[Object change descriptions]
-- Opening Marker --

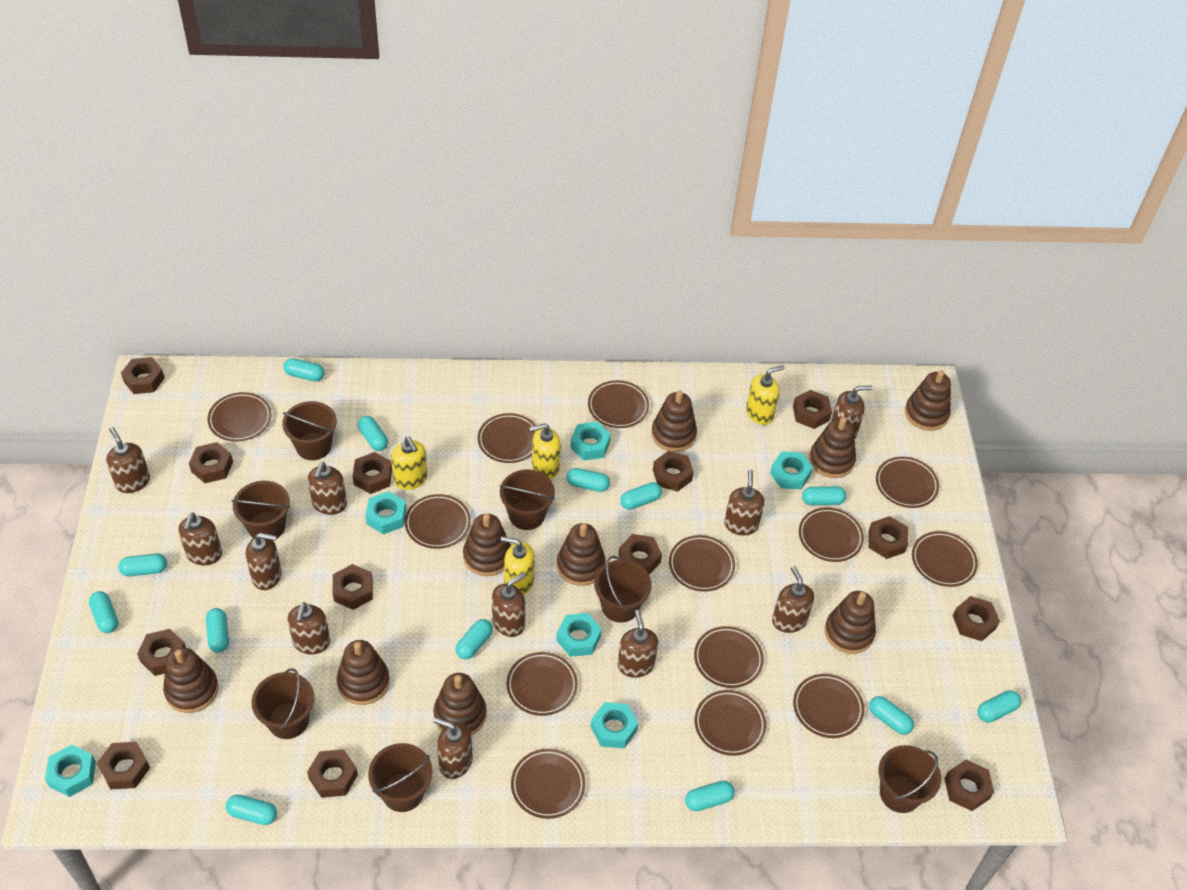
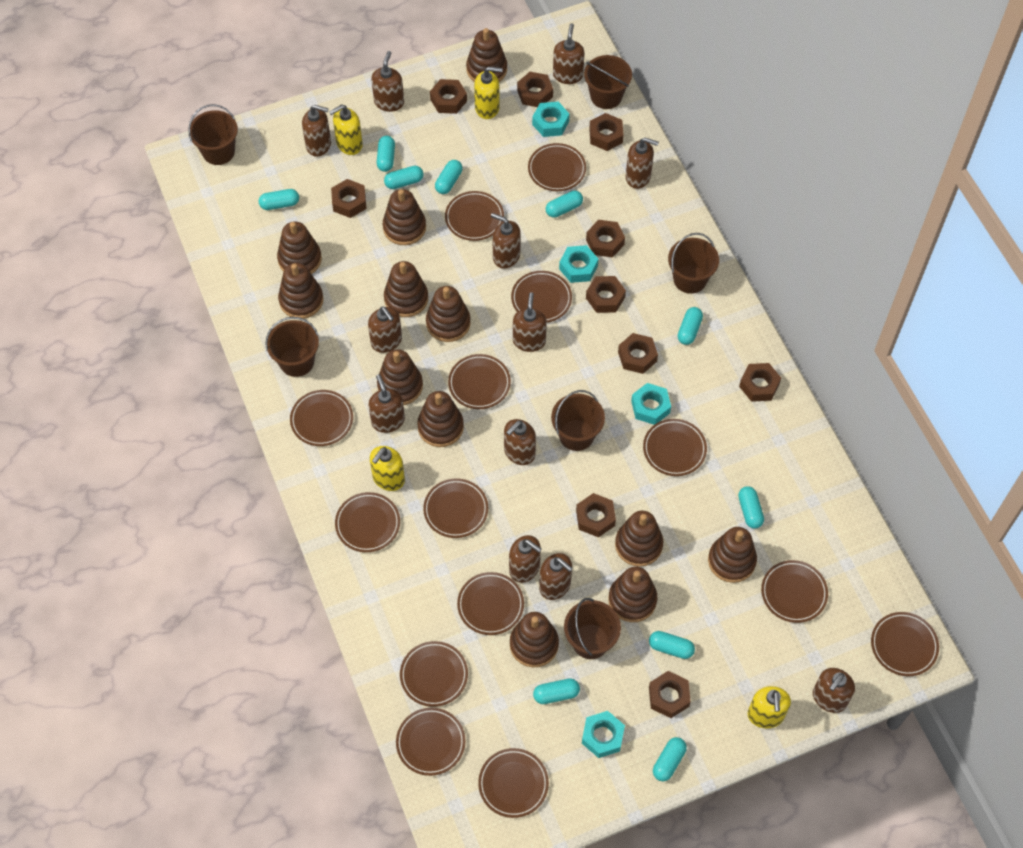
brown bucket: 7 -> 6
brown nut: 13 -> 10
brown plate: 13 -> 14
brown soap dispenser: 11 -> 12
brown stacking toy: 9 -> 12
turquoise capsule: 13 -> 10
turquoise nut: 6 -> 4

-- Closing Marker --

Assigned task: Line count for the word "brown": tally the lines of the records above that hold it and give only that figure.

Reply to the exercise: 5